● What you have to do
Exactly as written, reproduce the lines from the beginning of the data through the line containing "black heart [546,175,588,203]"; the pictures are not reproduced.

● Exercise materials

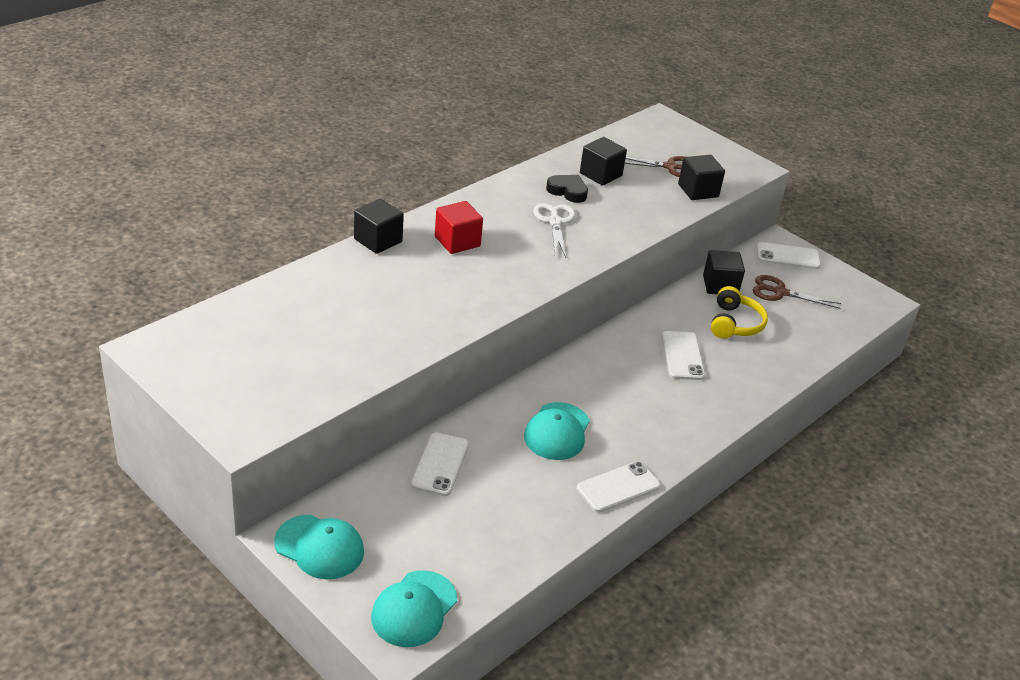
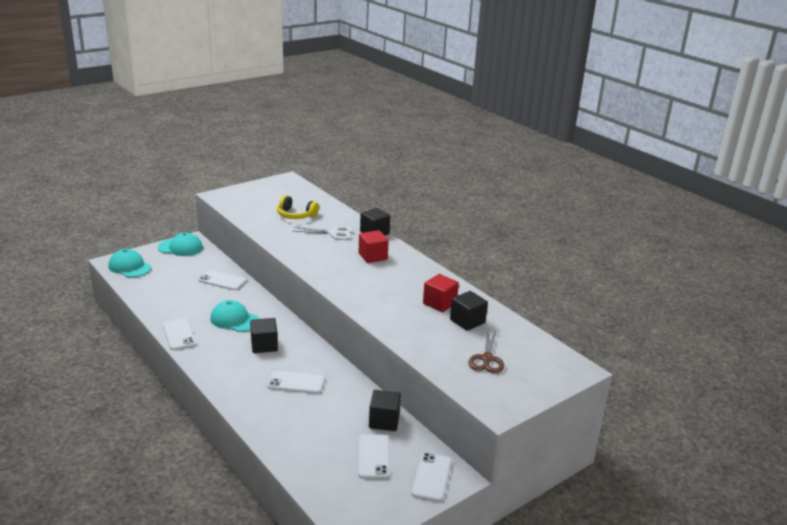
camera: 100 degrees right, 10 degrees down
turquoise cap [274,515,364,579] -> turquoise cap turned 120 degrees counterclockwise [158,233,203,256]
white scissors [533,203,576,258] -> white scissors moved to [294,226,353,240]
black heart [546,175,588,203] -> red cube [423,274,459,312]
black cube [678,155,725,200] -> black cube moved to [250,318,278,353]
yellow headphones [711,286,768,339] -> yellow headphones moved to [277,195,319,219]
brown scissors [753,275,841,309] -> white phone [358,435,390,479]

● Reply to the task
camera: 100 degrees right, 10 degrees down
turquoise cap [274,515,364,579] -> turquoise cap turned 120 degrees counterclockwise [158,233,203,256]
white scissors [533,203,576,258] -> white scissors moved to [294,226,353,240]
black heart [546,175,588,203] -> red cube [423,274,459,312]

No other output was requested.